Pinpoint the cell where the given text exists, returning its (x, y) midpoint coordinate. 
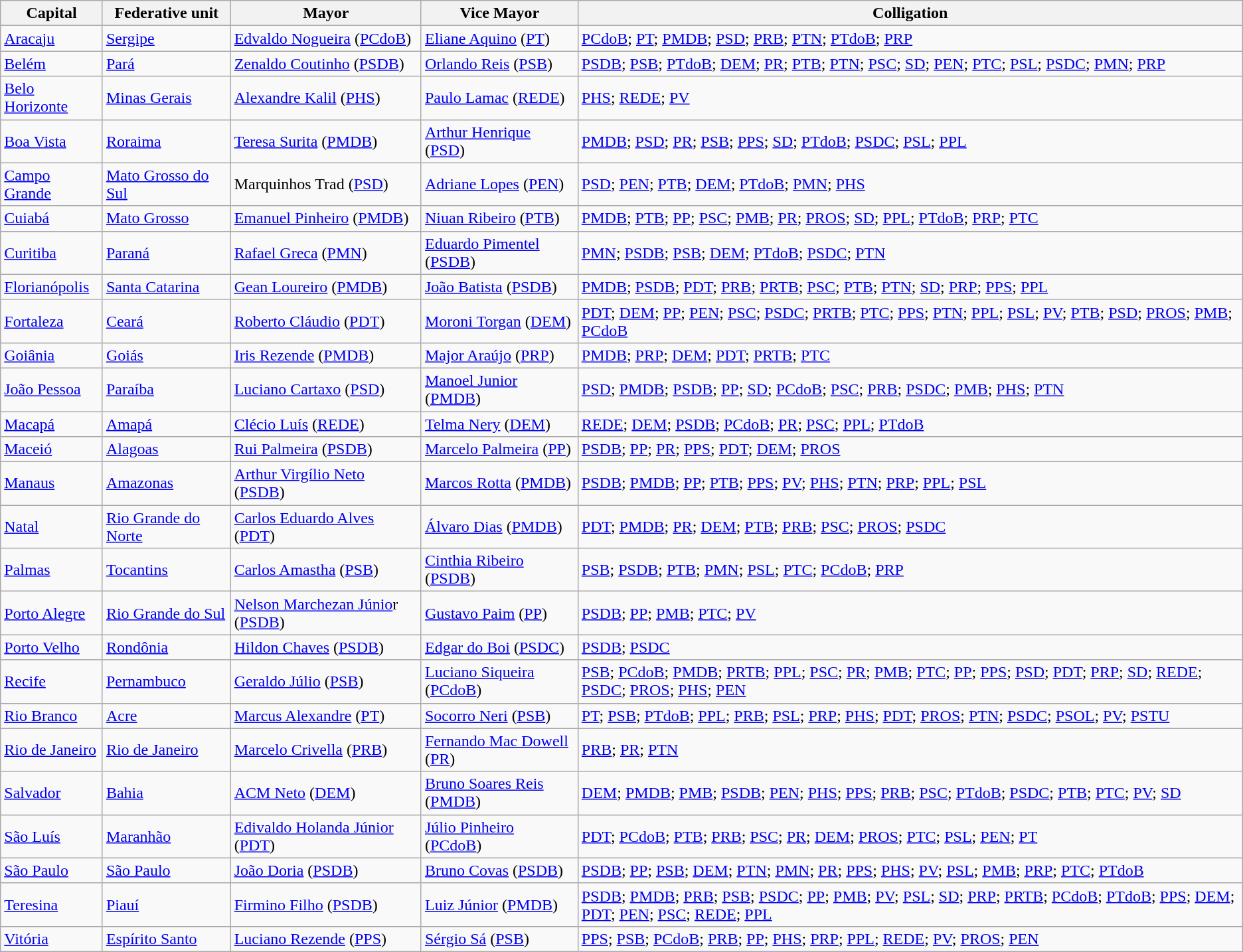
Capital (52, 13)
PT; PSB; PTdoB; PPL; PRB; PSL; PRP; PHS; PDT; PROS; PTN; PSDC; PSOL; PV; PSTU (910, 716)
Rui Palmeira (PSDB) (325, 450)
Roberto Cláudio (PDT) (325, 321)
Mato Grosso (166, 218)
PDT; PCdoB; PTB; PRB; PSC; PR; DEM; PROS; PTC; PSL; PEN; PT (910, 837)
PSDB; PP; PMB; PTC; PV (910, 614)
Bruno Soares Reis (PMDB) (499, 793)
Gean Loureiro (PMDB) (325, 287)
Álvaro Dias (PMDB) (499, 527)
Edvaldo Nogueira (PCdoB) (325, 39)
Paraná (166, 252)
Belo Horizonte (52, 98)
Natal (52, 527)
PSDB; PSB; PTdoB; DEM; PR; PTB; PTN; PSC; SD; PEN; PTC; PSL; PSDC; PMN; PRP (910, 64)
Espírito Santo (166, 939)
Eduardo Pimentel (PSDB) (499, 252)
Paraíba (166, 389)
Porto Alegre (52, 614)
Vice Mayor (499, 13)
PSDB; PSDC (910, 647)
Edivaldo Holanda Júnior (PDT) (325, 837)
Maceió (52, 450)
Marcelo Crivella (PRB) (325, 750)
Geraldo Júlio (PSB) (325, 681)
Zenaldo Coutinho (PSDB) (325, 64)
PRB; PR; PTN (910, 750)
Niuan Ribeiro (PTB) (499, 218)
Teresa Surita (PMDB) (325, 141)
Amapá (166, 424)
Bahia (166, 793)
Júlio Pinheiro (PCdoB) (499, 837)
João Pessoa (52, 389)
Marcos Rotta (PMDB) (499, 483)
Boa Vista (52, 141)
Luciano Siqueira (PCdoB) (499, 681)
Bruno Covas (PSDB) (499, 870)
Firmino Filho (PSDB) (325, 904)
Federative unit (166, 13)
Piauí (166, 904)
ACM Neto (DEM) (325, 793)
Aracaju (52, 39)
Rondônia (166, 647)
Tocantins (166, 570)
Paulo Lamac (REDE) (499, 98)
PMDB; PTB; PP; PSC; PMB; PR; PROS; SD; PPL; PTdoB; PRP; PTC (910, 218)
Manoel Junior (PMDB) (499, 389)
PSD; PMDB; PSDB; PP; SD; PCdoB; PSC; PRB; PSDC; PMB; PHS; PTN (910, 389)
Macapá (52, 424)
Emanuel Pinheiro (PMDB) (325, 218)
Goiás (166, 355)
Porto Velho (52, 647)
PMDB; PSDB; PDT; PRB; PRTB; PSC; PTB; PTN; SD; PRP; PPS; PPL (910, 287)
Marquinhos Trad (PSD) (325, 185)
PSB; PSDB; PTB; PMN; PSL; PTC; PCdoB; PRP (910, 570)
Adriane Lopes (PEN) (499, 185)
Palmas (52, 570)
DEM; PMDB; PMB; PSDB; PEN; PHS; PPS; PRB; PSC; PTdoB; PSDC; PTB; PTC; PV; SD (910, 793)
Campo Grande (52, 185)
João Doria (PSDB) (325, 870)
PHS; REDE; PV (910, 98)
Rio Grande do Sul (166, 614)
Rio Grande do Norte (166, 527)
João Batista (PSDB) (499, 287)
PMDB; PSD; PR; PSB; PPS; SD; PTdoB; PSDC; PSL; PPL (910, 141)
Iris Rezende (PMDB) (325, 355)
Nelson Marchezan Júnior (PSDB) (325, 614)
Fortaleza (52, 321)
Alexandre Kalil (PHS) (325, 98)
Fernando Mac Dowell (PR) (499, 750)
Cuiabá (52, 218)
Rafael Greca (PMN) (325, 252)
PMDB; PRP; DEM; PDT; PRTB; PTC (910, 355)
Edgar do Boi (PSDC) (499, 647)
Pará (166, 64)
Luciano Cartaxo (PSD) (325, 389)
Goiânia (52, 355)
REDE; DEM; PSDB; PCdoB; PR; PSC; PPL; PTdoB (910, 424)
PPS; PSB; PCdoB; PRB; PP; PHS; PRP; PPL; REDE; PV; PROS; PEN (910, 939)
Gustavo Paim (PP) (499, 614)
Clécio Luís (REDE) (325, 424)
Moroni Torgan (DEM) (499, 321)
PSDB; PMDB; PRB; PSB; PSDC; PP; PMB; PV; PSL; SD; PRP; PRTB; PCdoB; PTdoB; PPS; DEM; PDT; PEN; PSC; REDE; PPL (910, 904)
Manaus (52, 483)
Major Araújo (PRP) (499, 355)
Acre (166, 716)
Amazonas (166, 483)
PSDB; PP; PSB; DEM; PTN; PMN; PR; PPS; PHS; PV; PSL; PMB; PRP; PTC; PTdoB (910, 870)
Maranhão (166, 837)
Socorro Neri (PSB) (499, 716)
Mayor (325, 13)
Telma Nery (DEM) (499, 424)
PSDB; PP; PR; PPS; PDT; DEM; PROS (910, 450)
PCdoB; PT; PMDB; PSD; PRB; PTN; PTdoB; PRP (910, 39)
Orlando Reis (PSB) (499, 64)
Vitória (52, 939)
PDT; DEM; PP; PEN; PSC; PSDC; PRTB; PTC; PPS; PTN; PPL; PSL; PV; PTB; PSD; PROS; PMB; PCdoB (910, 321)
PSD; PEN; PTB; DEM; PTdoB; PMN; PHS (910, 185)
Sérgio Sá (PSB) (499, 939)
Florianópolis (52, 287)
Luciano Rezende (PPS) (325, 939)
Mato Grosso do Sul (166, 185)
Marcus Alexandre (PT) (325, 716)
Luiz Júnior (PMDB) (499, 904)
Sergipe (166, 39)
Teresina (52, 904)
PMN; PSDB; PSB; DEM; PTdoB; PSDC; PTN (910, 252)
Carlos Eduardo Alves (PDT) (325, 527)
Pernambuco (166, 681)
Santa Catarina (166, 287)
Cinthia Ribeiro (PSDB) (499, 570)
PSB; PCdoB; PMDB; PRTB; PPL; PSC; PR; PMB; PTC; PP; PPS; PSD; PDT; PRP; SD; REDE; PSDC; PROS; PHS; PEN (910, 681)
Arthur Virgílio Neto (PSDB) (325, 483)
Hildon Chaves (PSDB) (325, 647)
Ceará (166, 321)
PDT; PMDB; PR; DEM; PTB; PRB; PSC; PROS; PSDC (910, 527)
Arthur Henrique (PSD) (499, 141)
Alagoas (166, 450)
Salvador (52, 793)
Curitiba (52, 252)
São Luís (52, 837)
Rio Branco (52, 716)
Carlos Amastha (PSB) (325, 570)
Colligation (910, 13)
Recife (52, 681)
Eliane Aquino (PT) (499, 39)
Belém (52, 64)
PSDB; PMDB; PP; PTB; PPS; PV; PHS; PTN; PRP; PPL; PSL (910, 483)
Marcelo Palmeira (PP) (499, 450)
Minas Gerais (166, 98)
Roraima (166, 141)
========
--- DIRECTIONS ---
Report every line of the rows above that contains the string "PCdoB", copying each such line in full.

--- CORRECT RESPONSE ---
PDT; PCdoB; PTB; PRB; PSC; PR; DEM; PROS; PTC; PSL; PEN; PT (910, 837)
Edvaldo Nogueira (PCdoB) (325, 39)
Júlio Pinheiro (PCdoB) (499, 837)
Luciano Siqueira (PCdoB) (499, 681)
PSD; PMDB; PSDB; PP; SD; PCdoB; PSC; PRB; PSDC; PMB; PHS; PTN (910, 389)
PSB; PSDB; PTB; PMN; PSL; PTC; PCdoB; PRP (910, 570)
REDE; DEM; PSDB; PCdoB; PR; PSC; PPL; PTdoB (910, 424)
PPS; PSB; PCdoB; PRB; PP; PHS; PRP; PPL; REDE; PV; PROS; PEN (910, 939)
PSDB; PMDB; PRB; PSB; PSDC; PP; PMB; PV; PSL; SD; PRP; PRTB; PCdoB; PTdoB; PPS; DEM; PDT; PEN; PSC; REDE; PPL (910, 904)
PCdoB; PT; PMDB; PSD; PRB; PTN; PTdoB; PRP (910, 39)
PDT; DEM; PP; PEN; PSC; PSDC; PRTB; PTC; PPS; PTN; PPL; PSL; PV; PTB; PSD; PROS; PMB; PCdoB (910, 321)
PSB; PCdoB; PMDB; PRTB; PPL; PSC; PR; PMB; PTC; PP; PPS; PSD; PDT; PRP; SD; REDE; PSDC; PROS; PHS; PEN (910, 681)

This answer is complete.